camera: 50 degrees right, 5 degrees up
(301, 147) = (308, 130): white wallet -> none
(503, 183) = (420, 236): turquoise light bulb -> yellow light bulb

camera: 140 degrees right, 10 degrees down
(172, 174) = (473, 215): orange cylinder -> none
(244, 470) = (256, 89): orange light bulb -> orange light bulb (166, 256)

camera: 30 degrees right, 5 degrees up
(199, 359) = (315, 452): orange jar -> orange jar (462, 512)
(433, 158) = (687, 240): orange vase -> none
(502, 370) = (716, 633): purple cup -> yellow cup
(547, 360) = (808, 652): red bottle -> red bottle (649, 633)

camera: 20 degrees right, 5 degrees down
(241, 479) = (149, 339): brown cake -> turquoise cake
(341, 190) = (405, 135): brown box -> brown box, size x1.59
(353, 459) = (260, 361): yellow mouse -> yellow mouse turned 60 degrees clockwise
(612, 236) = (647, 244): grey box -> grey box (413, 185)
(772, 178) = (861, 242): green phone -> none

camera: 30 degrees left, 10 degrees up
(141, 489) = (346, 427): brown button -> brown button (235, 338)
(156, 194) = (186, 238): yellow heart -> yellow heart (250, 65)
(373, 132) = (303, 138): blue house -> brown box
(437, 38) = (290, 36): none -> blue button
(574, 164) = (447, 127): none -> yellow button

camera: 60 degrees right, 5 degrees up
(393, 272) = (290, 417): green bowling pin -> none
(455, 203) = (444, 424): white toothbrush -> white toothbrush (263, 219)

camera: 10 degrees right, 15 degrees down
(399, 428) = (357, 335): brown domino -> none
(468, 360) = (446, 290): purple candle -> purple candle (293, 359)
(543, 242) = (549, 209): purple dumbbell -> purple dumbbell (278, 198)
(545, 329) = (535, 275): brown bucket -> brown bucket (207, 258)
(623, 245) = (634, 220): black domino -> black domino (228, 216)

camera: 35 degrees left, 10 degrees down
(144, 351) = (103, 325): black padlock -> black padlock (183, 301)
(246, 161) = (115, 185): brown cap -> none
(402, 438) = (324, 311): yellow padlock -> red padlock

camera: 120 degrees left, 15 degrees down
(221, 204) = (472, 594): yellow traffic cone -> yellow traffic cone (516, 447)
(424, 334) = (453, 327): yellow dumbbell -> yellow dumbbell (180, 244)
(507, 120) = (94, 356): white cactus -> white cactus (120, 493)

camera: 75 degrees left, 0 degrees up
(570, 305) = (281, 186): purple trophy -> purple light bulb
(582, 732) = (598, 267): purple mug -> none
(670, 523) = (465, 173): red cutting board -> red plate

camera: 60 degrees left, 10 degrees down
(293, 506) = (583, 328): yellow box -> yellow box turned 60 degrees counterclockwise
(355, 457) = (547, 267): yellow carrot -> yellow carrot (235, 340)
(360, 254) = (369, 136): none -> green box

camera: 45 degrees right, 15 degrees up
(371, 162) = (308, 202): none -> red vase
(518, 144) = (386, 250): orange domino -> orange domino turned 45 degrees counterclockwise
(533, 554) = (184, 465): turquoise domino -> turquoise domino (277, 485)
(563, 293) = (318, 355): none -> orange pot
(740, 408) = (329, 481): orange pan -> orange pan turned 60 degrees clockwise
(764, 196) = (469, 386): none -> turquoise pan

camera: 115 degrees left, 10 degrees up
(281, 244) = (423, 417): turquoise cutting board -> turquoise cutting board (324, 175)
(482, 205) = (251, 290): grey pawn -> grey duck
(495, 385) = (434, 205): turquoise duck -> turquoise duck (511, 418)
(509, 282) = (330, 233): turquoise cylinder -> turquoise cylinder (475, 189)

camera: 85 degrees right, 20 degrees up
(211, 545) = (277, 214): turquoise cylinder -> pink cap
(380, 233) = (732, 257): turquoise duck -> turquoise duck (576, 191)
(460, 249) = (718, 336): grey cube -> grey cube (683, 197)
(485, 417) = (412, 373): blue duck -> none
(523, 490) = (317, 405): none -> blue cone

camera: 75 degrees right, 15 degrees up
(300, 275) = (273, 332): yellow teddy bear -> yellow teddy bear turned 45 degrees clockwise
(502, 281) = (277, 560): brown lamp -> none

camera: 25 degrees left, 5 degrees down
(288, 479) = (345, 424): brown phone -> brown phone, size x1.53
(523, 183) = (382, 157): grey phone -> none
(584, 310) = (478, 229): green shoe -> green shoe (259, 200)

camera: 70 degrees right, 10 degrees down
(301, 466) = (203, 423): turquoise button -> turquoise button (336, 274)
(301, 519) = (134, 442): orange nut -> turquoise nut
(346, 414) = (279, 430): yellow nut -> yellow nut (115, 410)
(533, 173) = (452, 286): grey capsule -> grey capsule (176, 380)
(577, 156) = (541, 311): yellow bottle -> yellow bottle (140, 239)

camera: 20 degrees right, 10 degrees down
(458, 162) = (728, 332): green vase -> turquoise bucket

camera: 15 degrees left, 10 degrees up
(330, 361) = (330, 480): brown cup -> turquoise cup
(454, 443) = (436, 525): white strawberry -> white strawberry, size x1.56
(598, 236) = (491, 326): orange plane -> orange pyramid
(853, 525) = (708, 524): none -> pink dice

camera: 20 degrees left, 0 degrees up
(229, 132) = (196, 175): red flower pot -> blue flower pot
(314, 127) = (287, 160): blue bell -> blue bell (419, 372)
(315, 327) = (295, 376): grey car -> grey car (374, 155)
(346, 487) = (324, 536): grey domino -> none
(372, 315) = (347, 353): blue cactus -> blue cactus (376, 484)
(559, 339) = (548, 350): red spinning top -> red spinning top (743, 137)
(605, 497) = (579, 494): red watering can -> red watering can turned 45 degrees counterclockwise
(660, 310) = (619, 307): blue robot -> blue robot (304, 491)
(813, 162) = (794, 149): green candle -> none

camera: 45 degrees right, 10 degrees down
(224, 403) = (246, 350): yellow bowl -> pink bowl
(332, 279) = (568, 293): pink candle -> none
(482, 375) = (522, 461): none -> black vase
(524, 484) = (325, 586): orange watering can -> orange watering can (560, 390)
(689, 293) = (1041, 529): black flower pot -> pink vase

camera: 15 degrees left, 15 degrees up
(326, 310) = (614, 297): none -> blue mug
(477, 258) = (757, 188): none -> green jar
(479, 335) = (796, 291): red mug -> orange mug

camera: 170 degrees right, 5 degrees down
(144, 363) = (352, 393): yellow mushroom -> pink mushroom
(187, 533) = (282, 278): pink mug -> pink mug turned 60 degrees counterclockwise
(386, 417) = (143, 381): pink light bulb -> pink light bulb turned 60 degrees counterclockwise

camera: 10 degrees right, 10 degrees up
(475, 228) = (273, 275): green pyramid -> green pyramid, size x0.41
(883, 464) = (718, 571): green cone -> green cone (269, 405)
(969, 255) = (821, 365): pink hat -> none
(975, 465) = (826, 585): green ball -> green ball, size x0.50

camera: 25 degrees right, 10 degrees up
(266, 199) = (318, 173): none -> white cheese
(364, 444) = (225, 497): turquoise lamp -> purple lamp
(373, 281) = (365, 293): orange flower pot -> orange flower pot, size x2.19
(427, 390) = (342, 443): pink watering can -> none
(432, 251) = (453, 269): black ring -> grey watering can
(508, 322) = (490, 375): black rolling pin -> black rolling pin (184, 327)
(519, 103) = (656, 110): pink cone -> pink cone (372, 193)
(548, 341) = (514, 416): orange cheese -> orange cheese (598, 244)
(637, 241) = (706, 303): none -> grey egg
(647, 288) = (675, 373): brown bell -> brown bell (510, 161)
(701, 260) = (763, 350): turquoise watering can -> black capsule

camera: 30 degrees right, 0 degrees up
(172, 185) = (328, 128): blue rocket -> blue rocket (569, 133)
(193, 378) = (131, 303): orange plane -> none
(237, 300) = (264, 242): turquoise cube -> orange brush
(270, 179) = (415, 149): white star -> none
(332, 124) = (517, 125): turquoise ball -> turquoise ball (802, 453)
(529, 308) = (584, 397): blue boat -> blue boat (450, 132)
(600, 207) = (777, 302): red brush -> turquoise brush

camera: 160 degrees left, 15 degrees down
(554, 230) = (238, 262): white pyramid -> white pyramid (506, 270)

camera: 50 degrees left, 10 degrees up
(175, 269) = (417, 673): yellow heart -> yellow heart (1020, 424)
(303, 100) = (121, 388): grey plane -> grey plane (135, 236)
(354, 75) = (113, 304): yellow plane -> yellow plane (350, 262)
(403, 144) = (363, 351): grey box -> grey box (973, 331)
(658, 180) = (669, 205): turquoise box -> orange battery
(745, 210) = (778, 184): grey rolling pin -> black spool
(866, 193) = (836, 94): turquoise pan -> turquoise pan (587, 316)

- - - - - - -

**Work instructions:** All lines in the data above from the one with "(637, 241) = (706, 303): none -> grey egg" through the one with "(270, 179) = (415, 149): white star -> none" must be repeated exactly, and no others.

**Solved problem:**
(637, 241) = (706, 303): none -> grey egg
(647, 288) = (675, 373): brown bell -> brown bell (510, 161)
(701, 260) = (763, 350): turquoise watering can -> black capsule

camera: 30 degrees right, 0 degrees up
(172, 185) = (328, 128): blue rocket -> blue rocket (569, 133)
(193, 378) = (131, 303): orange plane -> none
(237, 300) = (264, 242): turquoise cube -> orange brush
(270, 179) = (415, 149): white star -> none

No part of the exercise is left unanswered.